<<<<
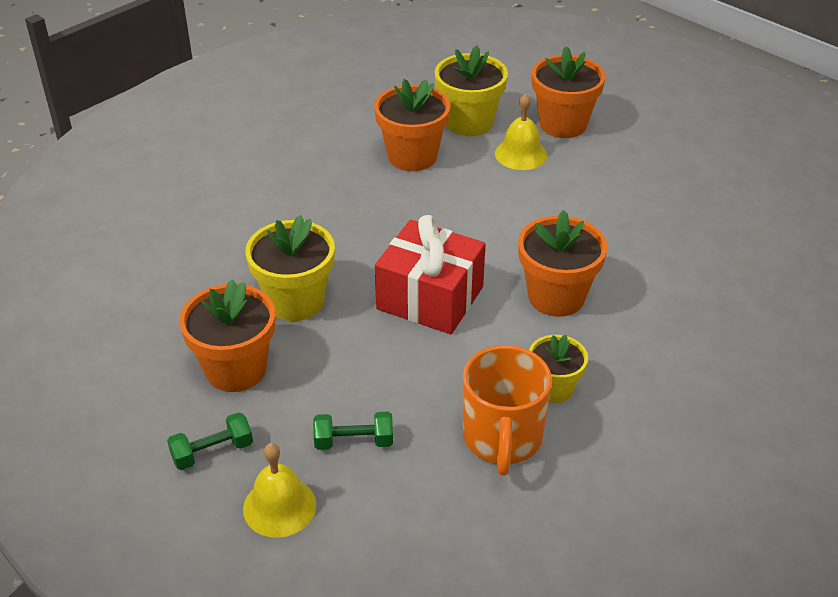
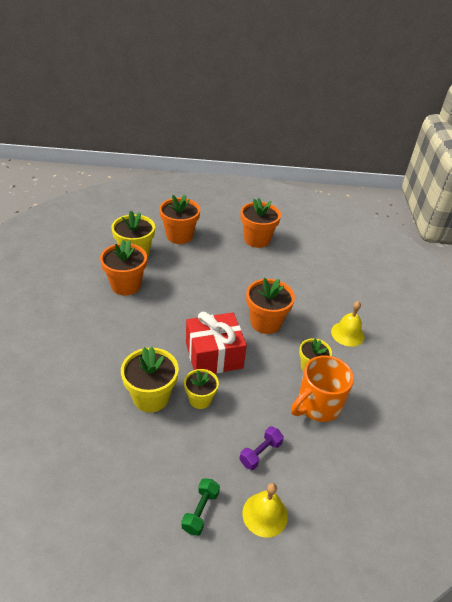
camera: 45 degrees left, 0 degrees up
(236, 369) = (161, 456): orange flower pot -> orange flower pot (257, 239)
(351, 338) = (200, 399): none -> yellow flower pot
(354, 442) = (260, 453): green dumbbell -> purple dumbbell
(502, 439) = (317, 405): orange mug -> orange mug turned 90 degrees clockwise
(521, 154) = (176, 259): yellow bell -> yellow bell (347, 334)

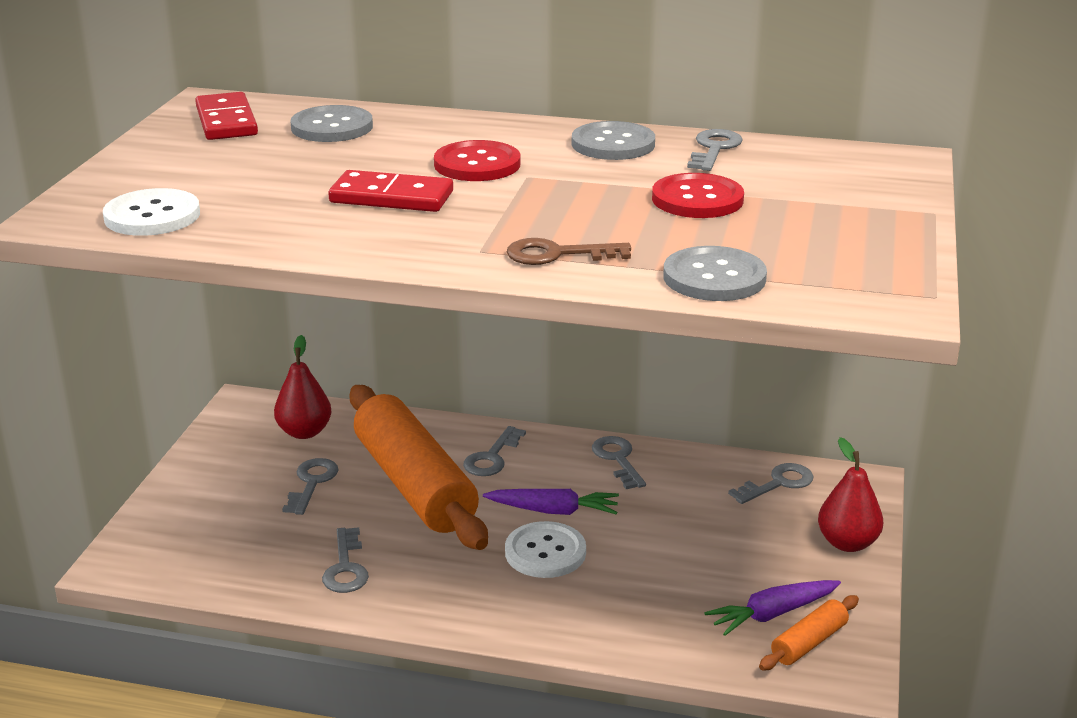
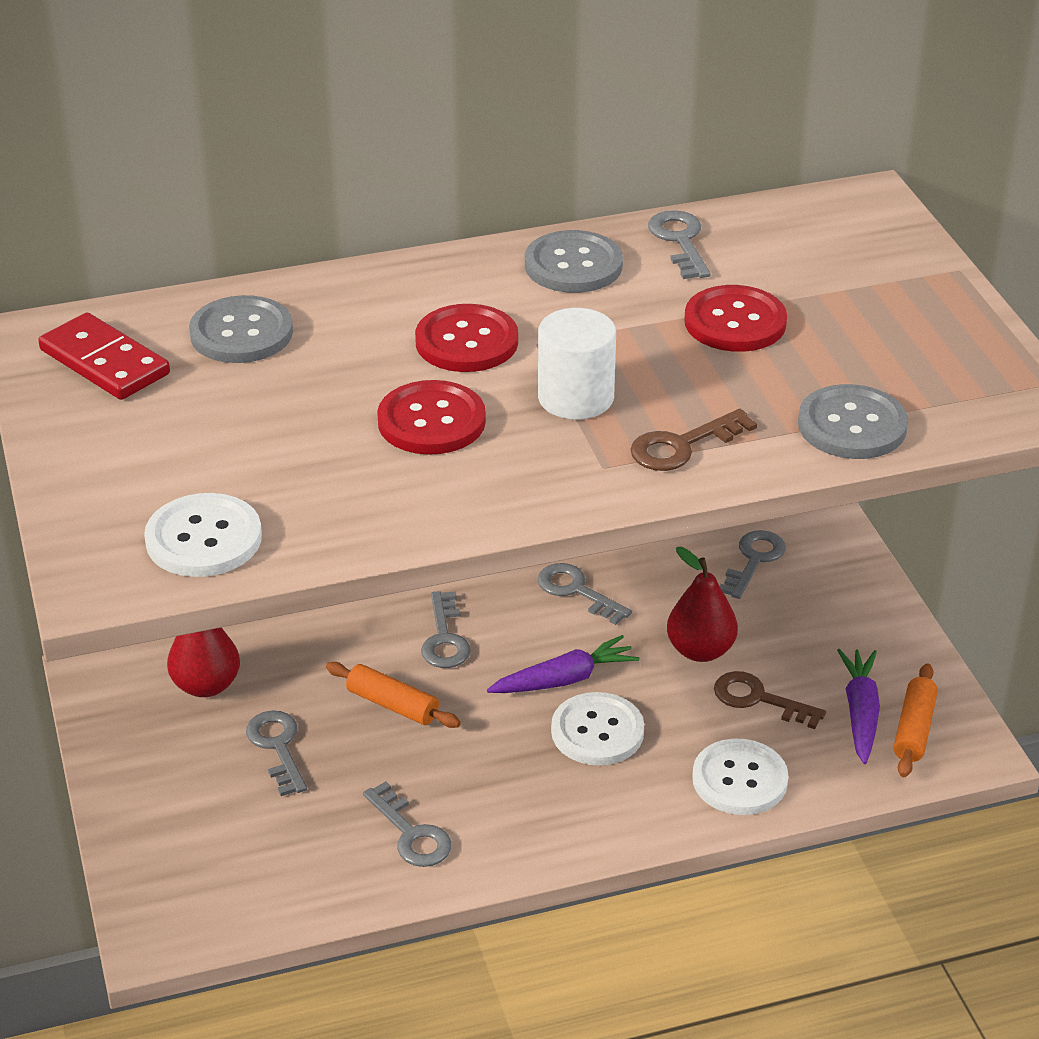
camera: 30 degrees left, 10 degrees up
(391, 197) = (431, 421): red domino -> red button
(414, 485) = (392, 705): orange rolling pin -> orange rolling pin, size x0.42
(514, 210) = (575, 397): none -> white cylinder
(626, 624) = (739, 779): none -> white button
(694, 575) = (758, 699): none -> brown key
(772, 614) = (860, 712): purple carrot -> purple carrot turned 150 degrees clockwise
(847, 543) = (867, 605): red pear -> red pear (700, 650)

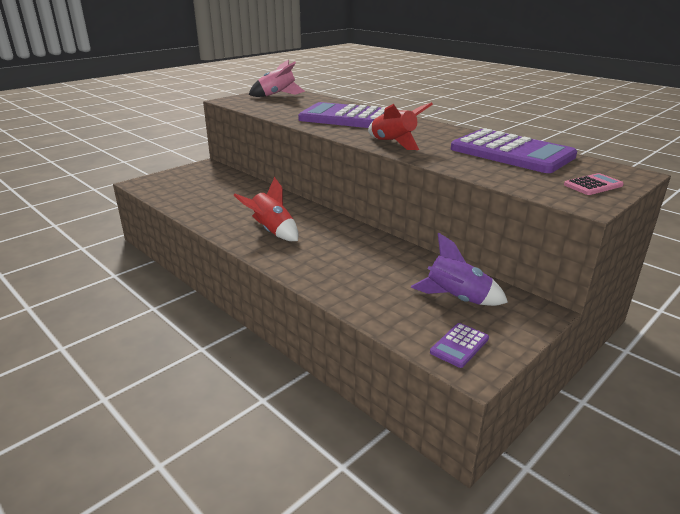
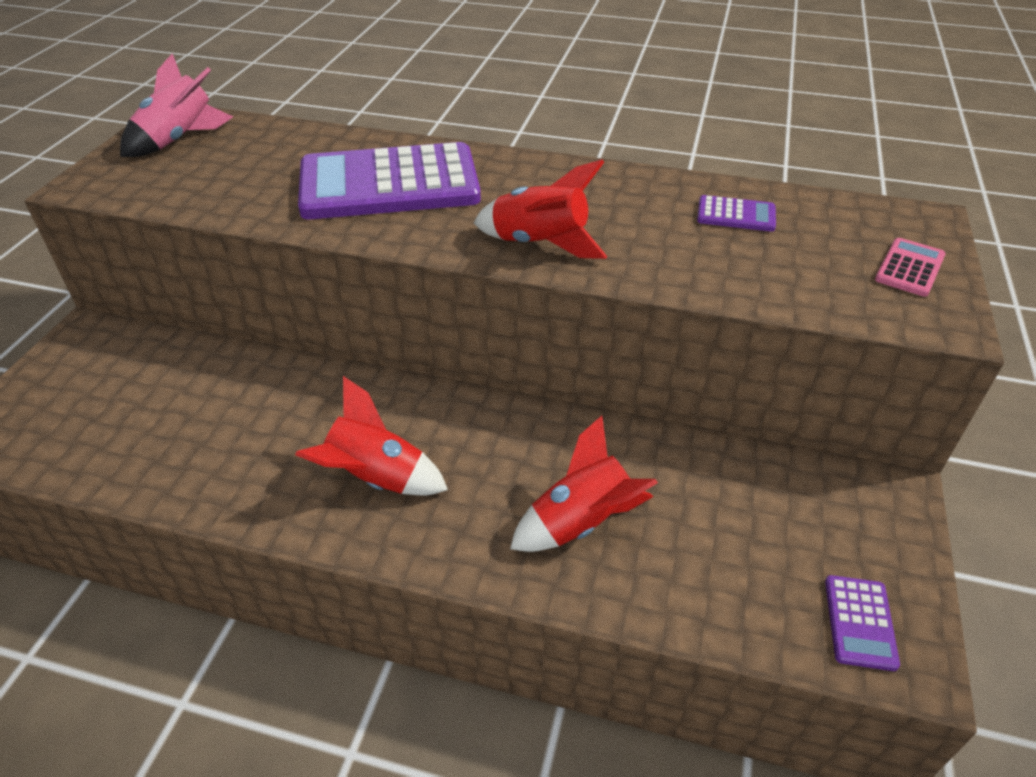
camera: 30 degrees left, 15 degrees up
(349, 269) = (581, 522): none -> red rocket
(457, 299) = (781, 518): purple rocket -> none
(511, 153) = (736, 215): purple calculator -> purple calculator, size x0.41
>>>>
--- ACTIVITY ---
Print once more, exactly, the lines that start at the top of the records above and end at the line with "(354, 442) = (260, 453): green", skipping all pictures.

--- ANSWER FOR THE TASK ---
camera: 45 degrees left, 0 degrees up
(236, 369) = (161, 456): orange flower pot -> orange flower pot (257, 239)
(351, 338) = (200, 399): none -> yellow flower pot
(354, 442) = (260, 453): green dumbbell -> purple dumbbell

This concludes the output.